The data.
..............................

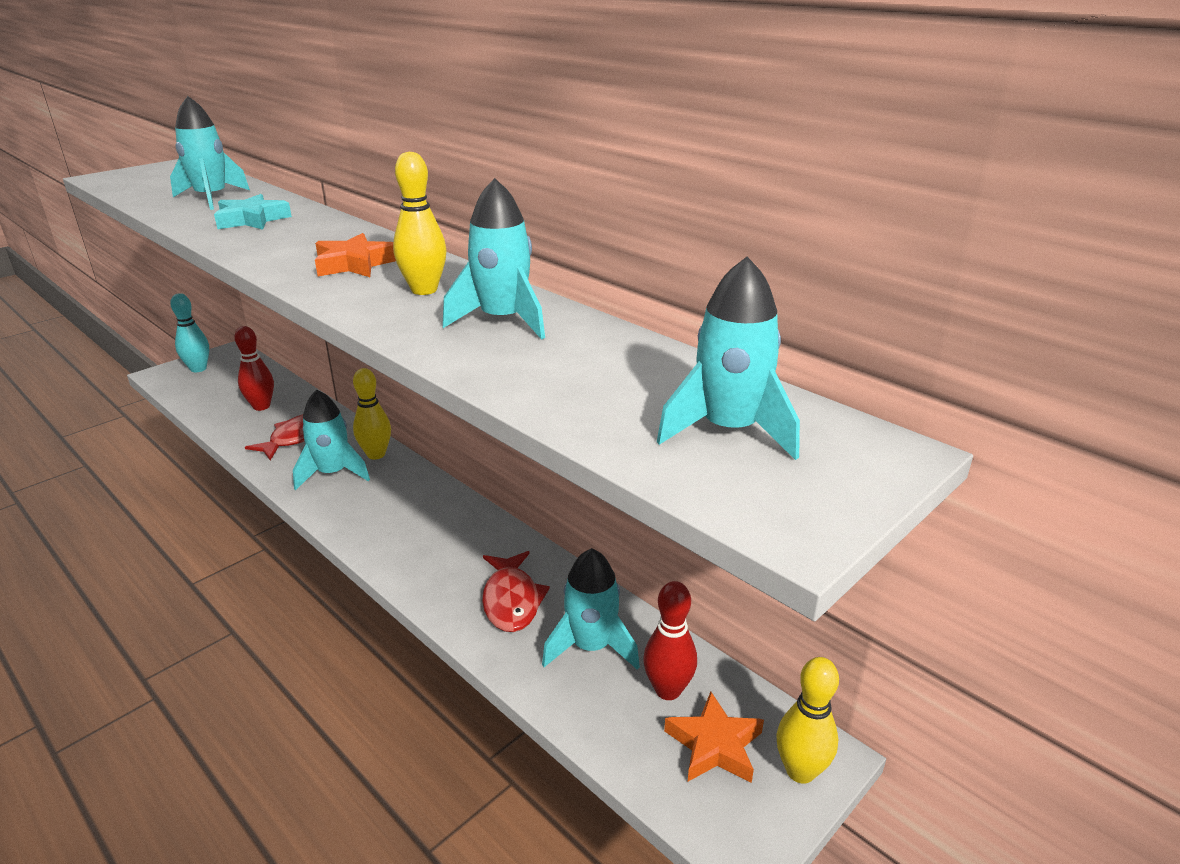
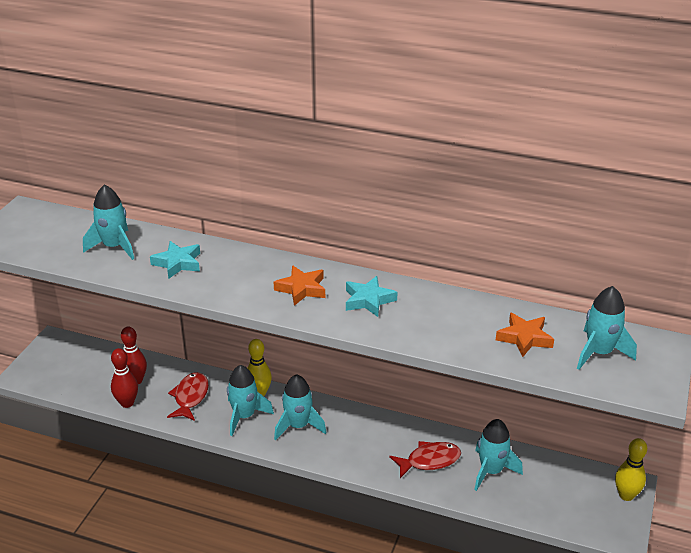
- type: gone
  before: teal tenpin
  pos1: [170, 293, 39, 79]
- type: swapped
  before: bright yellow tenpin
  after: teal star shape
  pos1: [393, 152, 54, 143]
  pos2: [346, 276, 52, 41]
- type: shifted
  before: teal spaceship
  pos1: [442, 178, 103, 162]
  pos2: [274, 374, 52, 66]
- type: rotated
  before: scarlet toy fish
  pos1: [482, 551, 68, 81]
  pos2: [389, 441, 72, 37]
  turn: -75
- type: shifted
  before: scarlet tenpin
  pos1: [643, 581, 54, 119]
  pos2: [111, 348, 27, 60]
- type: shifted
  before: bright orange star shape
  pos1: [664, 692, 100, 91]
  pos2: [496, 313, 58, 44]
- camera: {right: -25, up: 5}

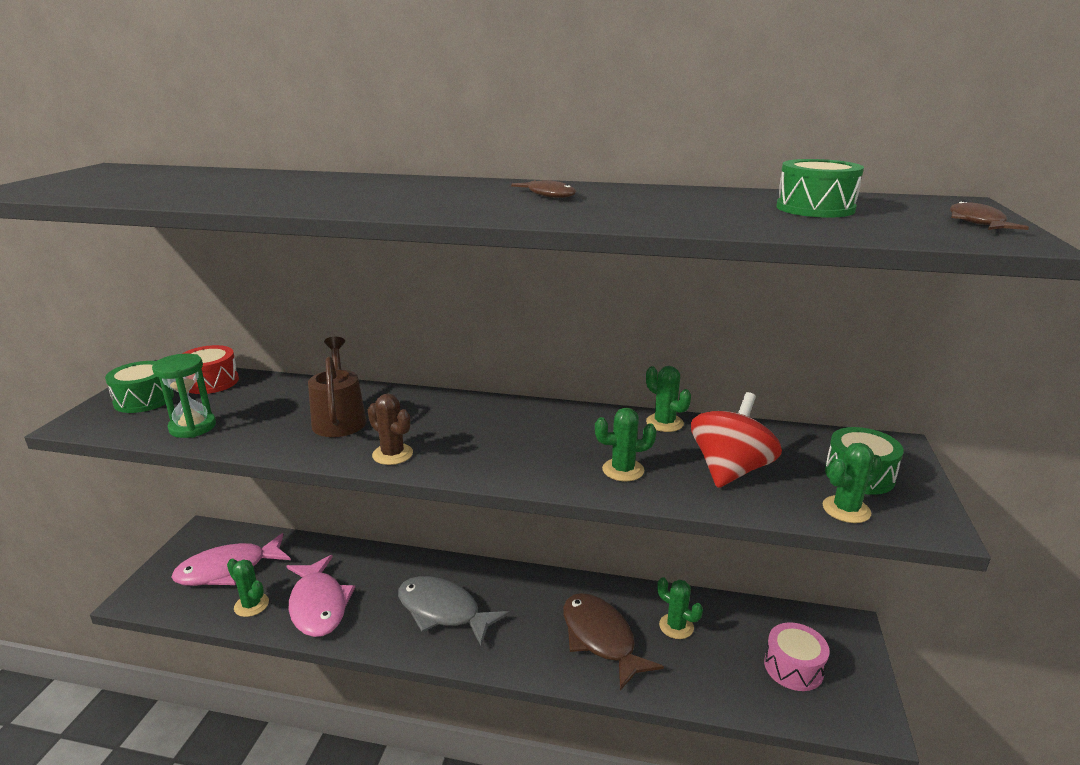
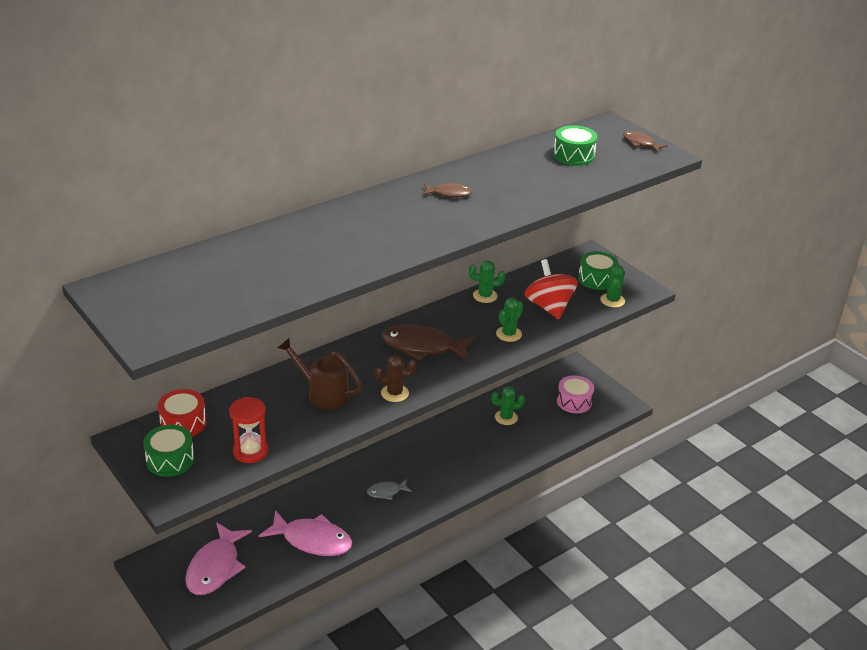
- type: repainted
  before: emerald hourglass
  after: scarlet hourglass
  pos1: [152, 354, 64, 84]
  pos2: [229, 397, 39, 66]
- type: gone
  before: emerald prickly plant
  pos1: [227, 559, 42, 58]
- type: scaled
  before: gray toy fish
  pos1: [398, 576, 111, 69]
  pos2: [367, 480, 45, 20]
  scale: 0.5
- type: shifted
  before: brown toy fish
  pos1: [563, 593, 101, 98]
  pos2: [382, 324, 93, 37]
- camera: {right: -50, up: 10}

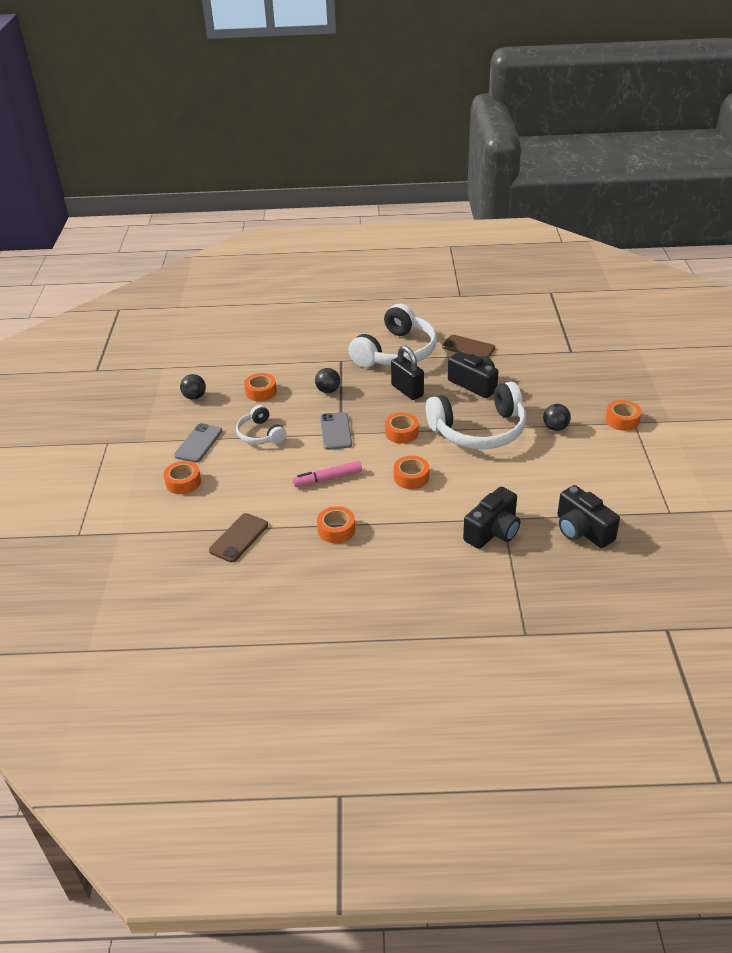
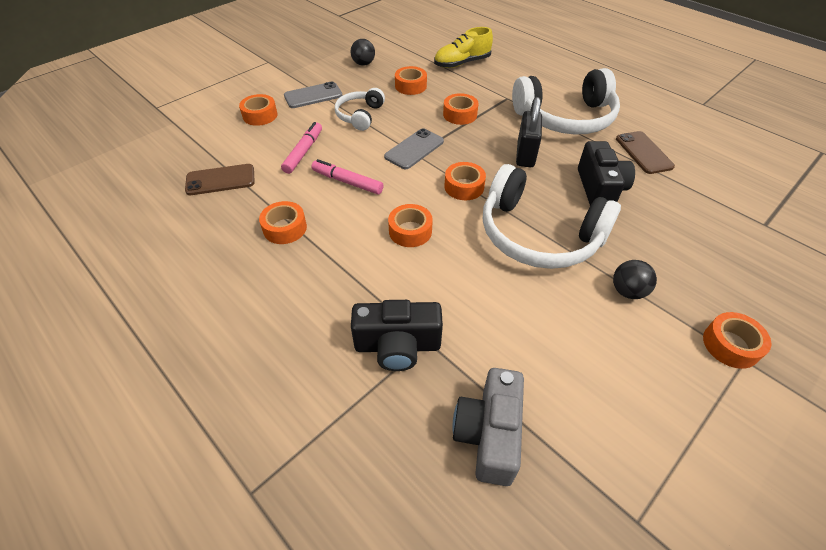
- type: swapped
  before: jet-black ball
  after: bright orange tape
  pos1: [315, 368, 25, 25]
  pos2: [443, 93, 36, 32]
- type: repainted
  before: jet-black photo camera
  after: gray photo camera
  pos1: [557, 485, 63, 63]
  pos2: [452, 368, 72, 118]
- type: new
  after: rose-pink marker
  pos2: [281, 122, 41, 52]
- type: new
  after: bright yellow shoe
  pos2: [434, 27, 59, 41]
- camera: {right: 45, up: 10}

..............................

What to do.
Would you please copy, word for word, everything above from the line containing "pos2: [346, 276, 52, 41]" down to the line containing "pos2: [496, 313, 58, 44]", those two lines included?

Written response.
  pos2: [346, 276, 52, 41]
- type: shifted
  before: teal spaceship
  pos1: [442, 178, 103, 162]
  pos2: [274, 374, 52, 66]
- type: rotated
  before: scarlet toy fish
  pos1: [482, 551, 68, 81]
  pos2: [389, 441, 72, 37]
  turn: -75
- type: shifted
  before: scarlet tenpin
  pos1: [643, 581, 54, 119]
  pos2: [111, 348, 27, 60]
- type: shifted
  before: bright orange star shape
  pos1: [664, 692, 100, 91]
  pos2: [496, 313, 58, 44]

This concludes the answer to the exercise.